Locate each line of the material that contains "none", then return it.
════════════════════
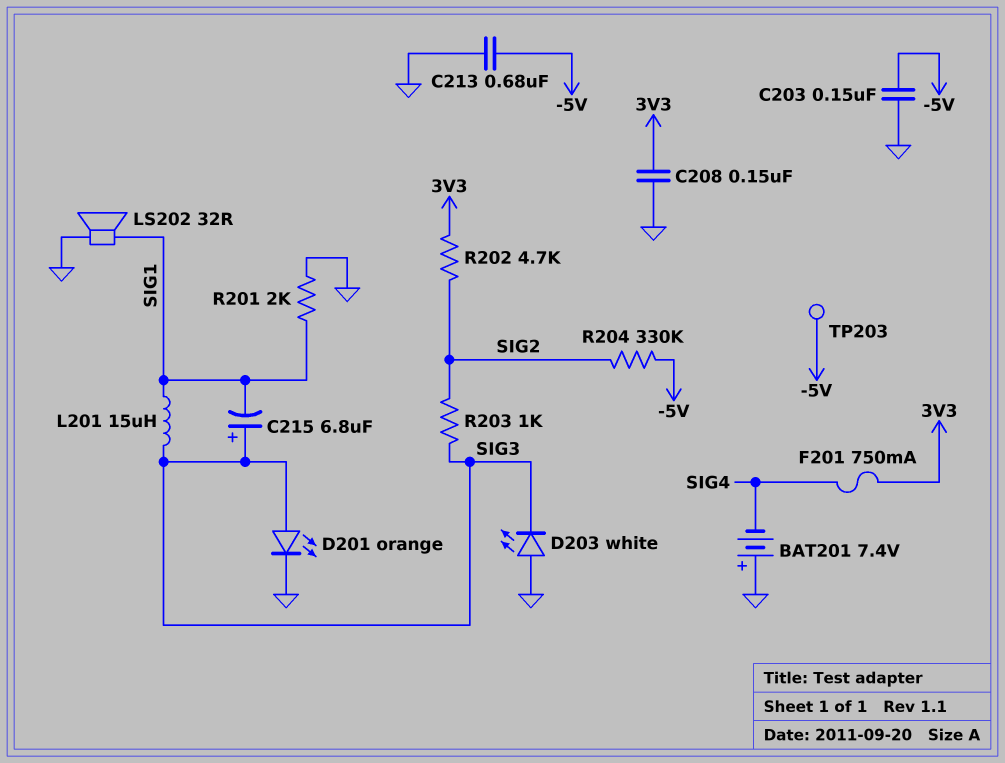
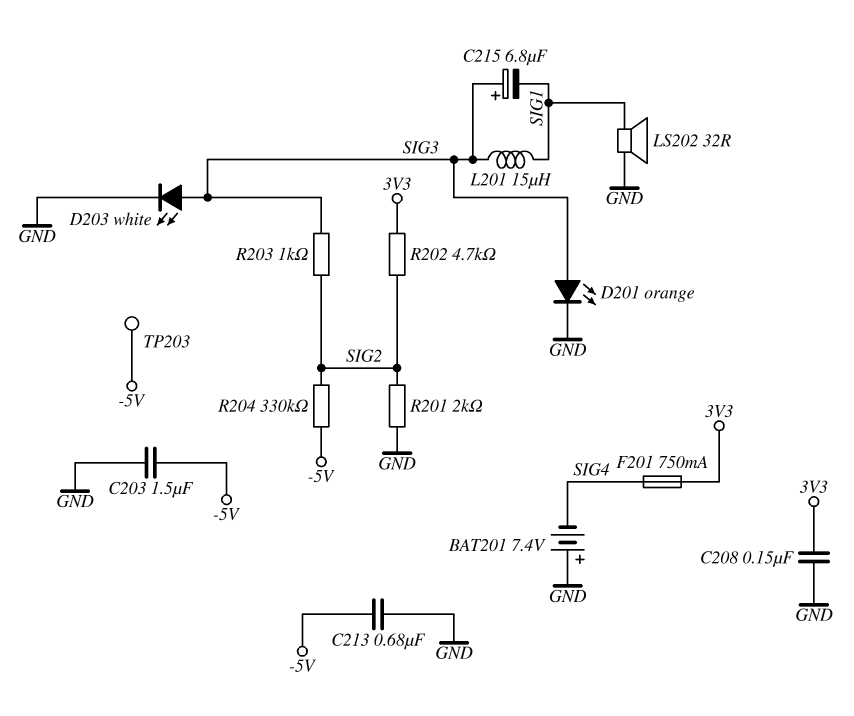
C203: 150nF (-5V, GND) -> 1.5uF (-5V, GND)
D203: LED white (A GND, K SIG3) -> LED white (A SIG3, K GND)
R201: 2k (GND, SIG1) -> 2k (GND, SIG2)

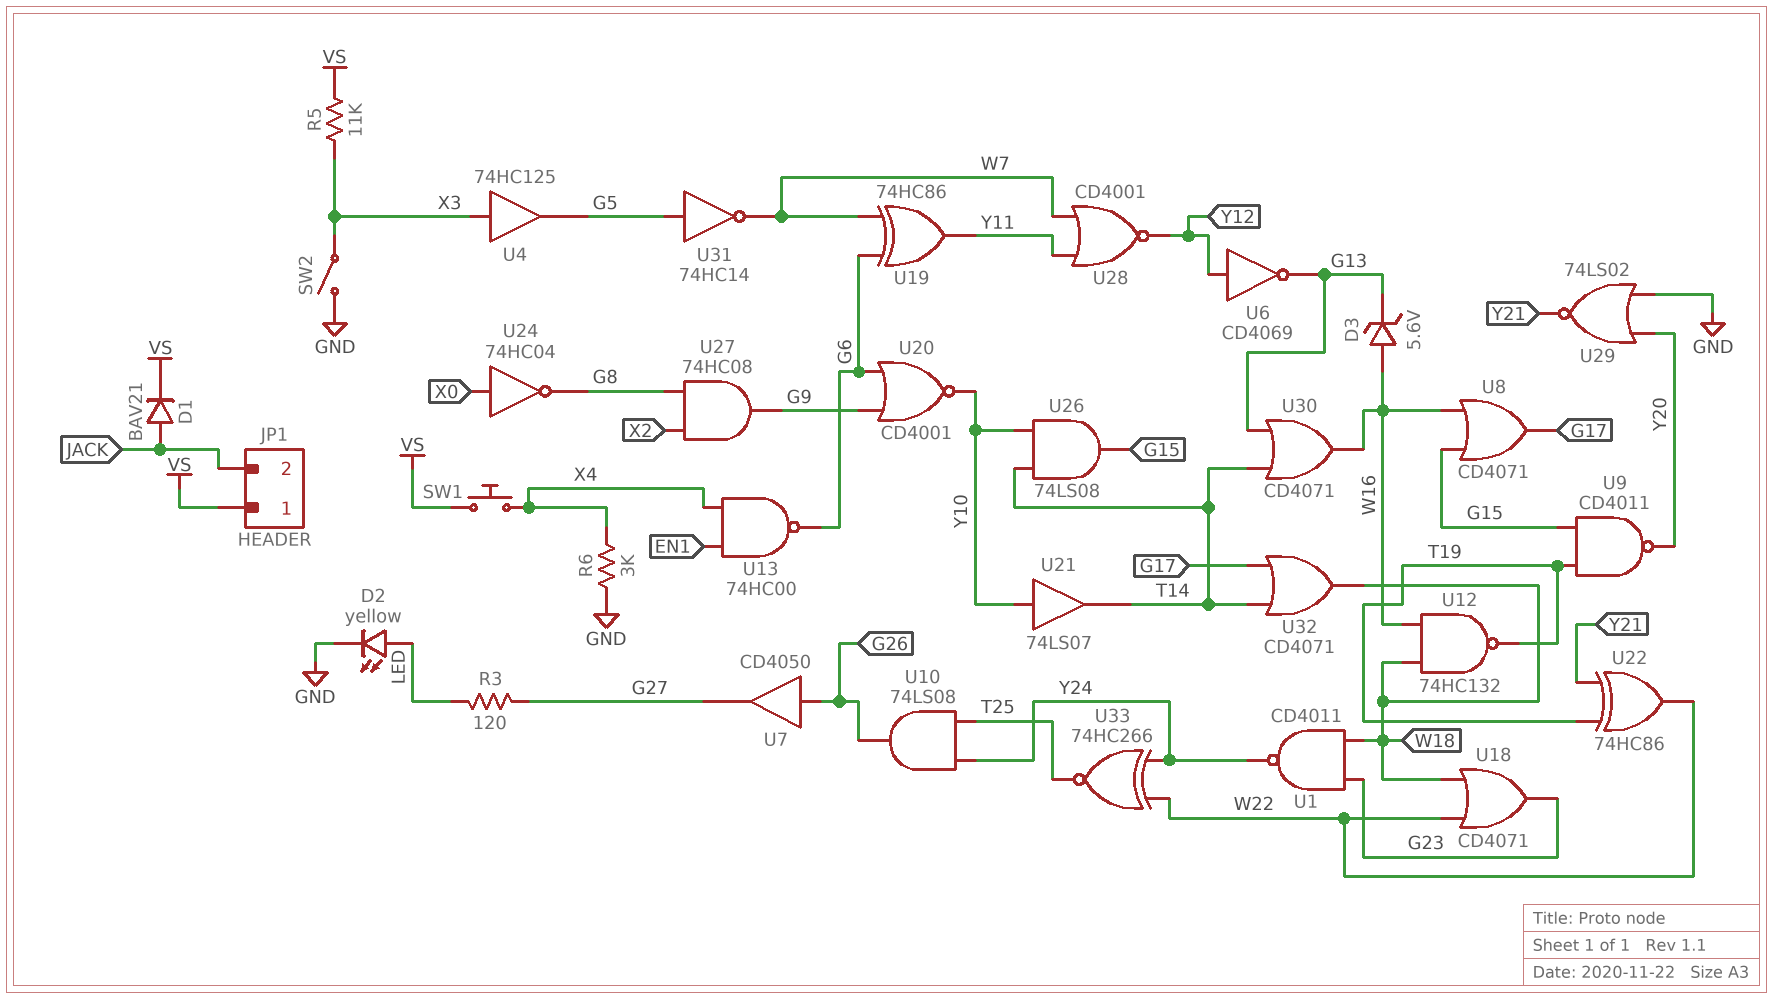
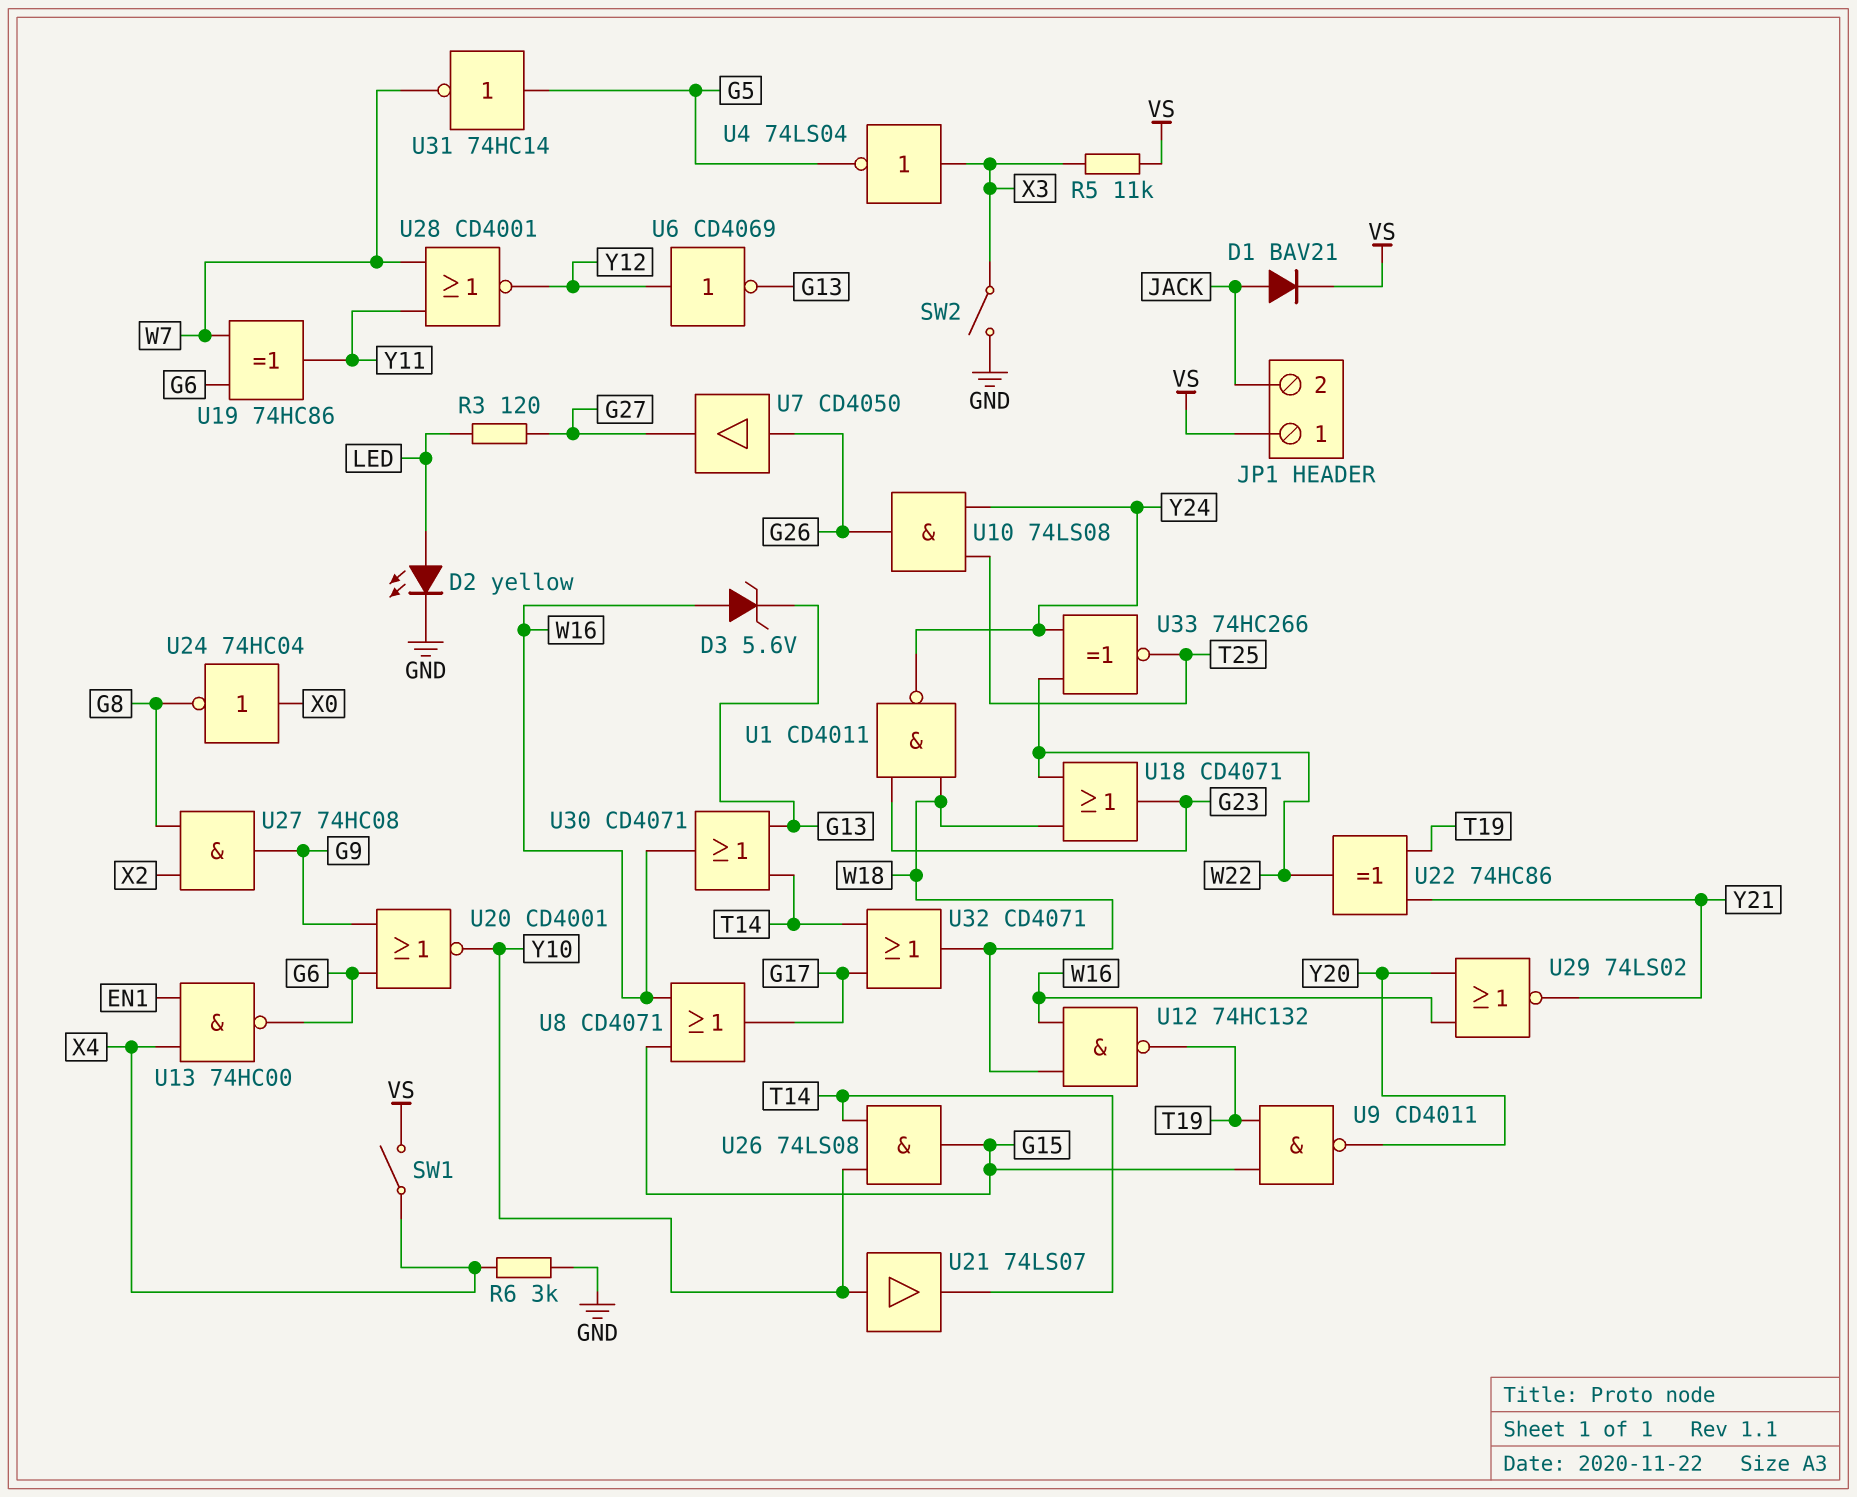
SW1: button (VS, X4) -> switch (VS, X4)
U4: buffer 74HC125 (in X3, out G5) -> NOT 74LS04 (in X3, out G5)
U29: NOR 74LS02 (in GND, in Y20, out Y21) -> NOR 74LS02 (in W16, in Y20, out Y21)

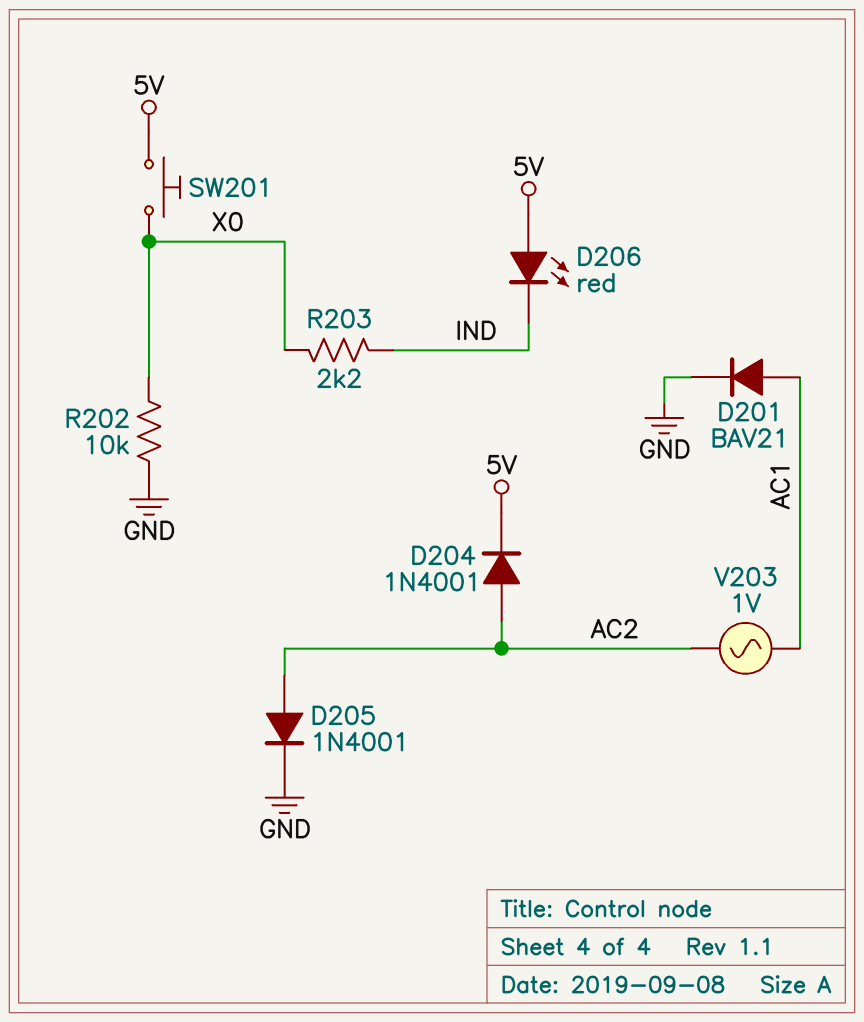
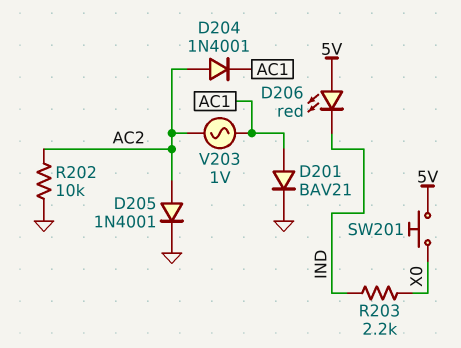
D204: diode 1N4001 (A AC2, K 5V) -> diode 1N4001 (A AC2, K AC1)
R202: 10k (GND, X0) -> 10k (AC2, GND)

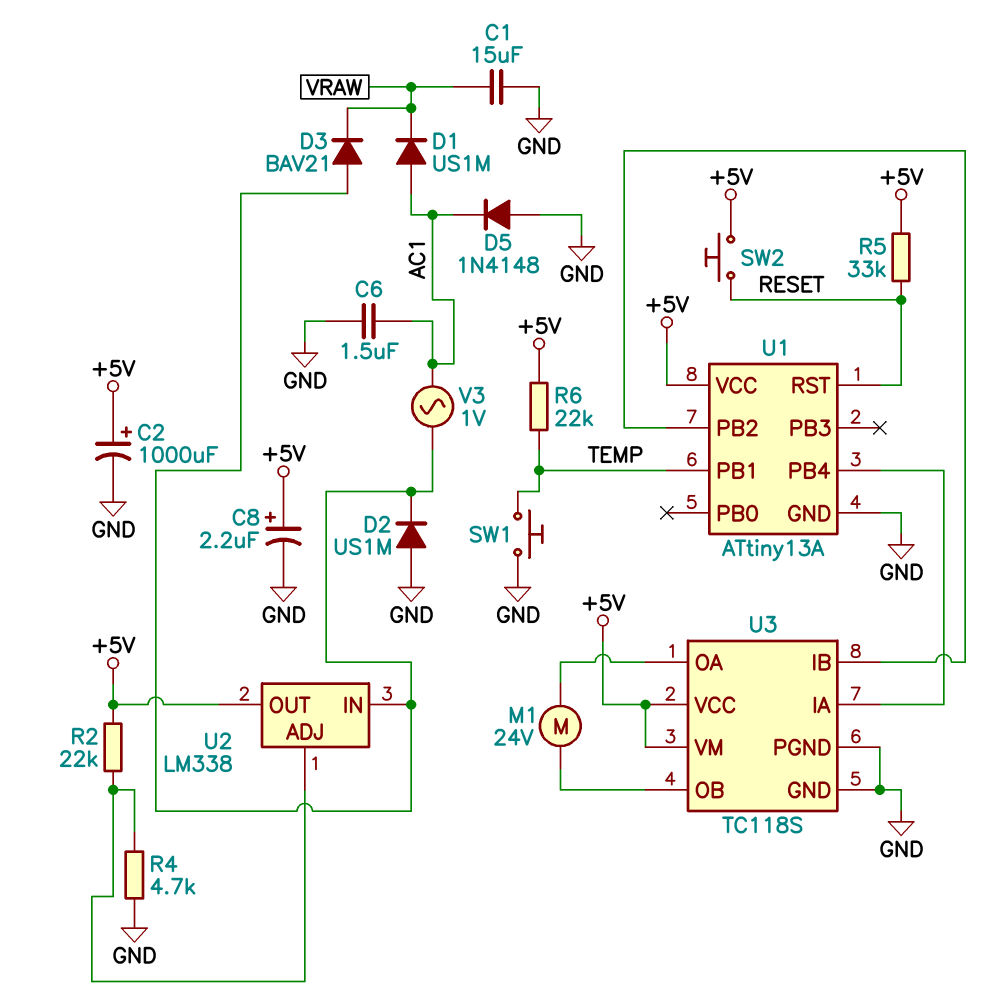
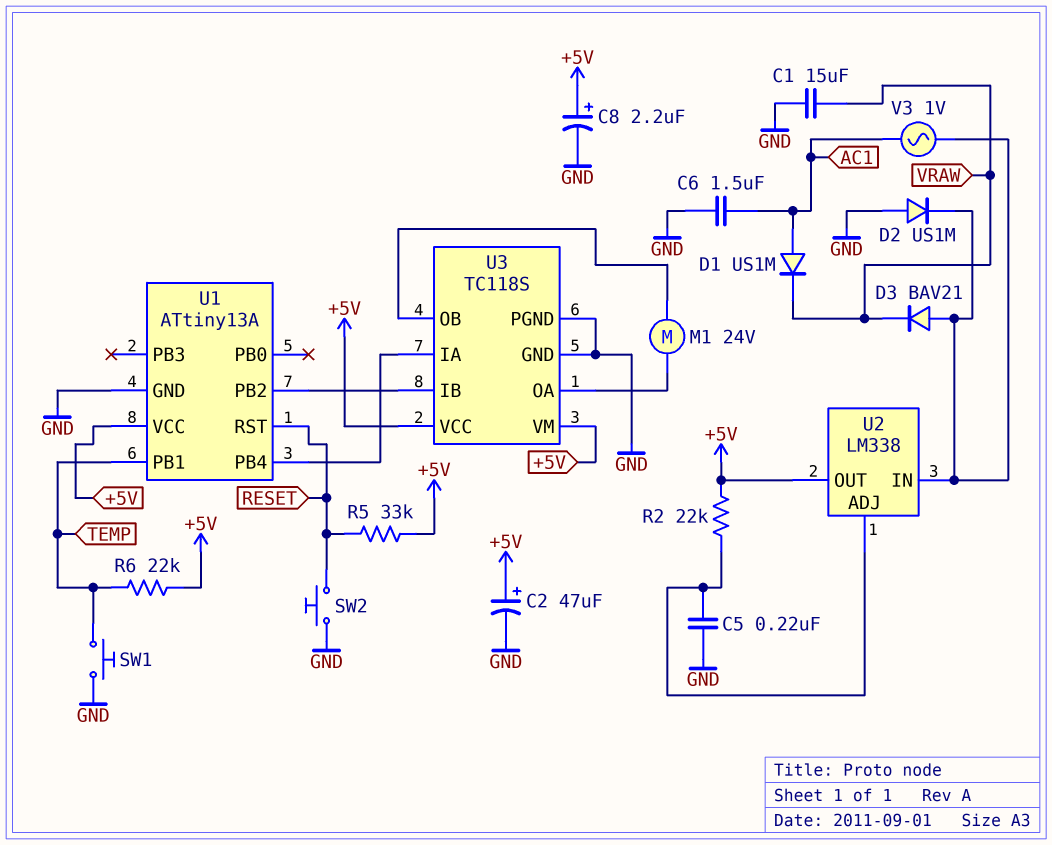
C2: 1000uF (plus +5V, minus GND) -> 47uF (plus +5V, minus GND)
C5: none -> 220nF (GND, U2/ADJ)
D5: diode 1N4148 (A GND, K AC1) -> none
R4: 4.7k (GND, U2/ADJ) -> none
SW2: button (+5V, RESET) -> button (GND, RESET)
════════════════════
* **Reply**
C5: none -> 220nF (GND, U2/ADJ)
D5: diode 1N4148 (A GND, K AC1) -> none
R4: 4.7k (GND, U2/ADJ) -> none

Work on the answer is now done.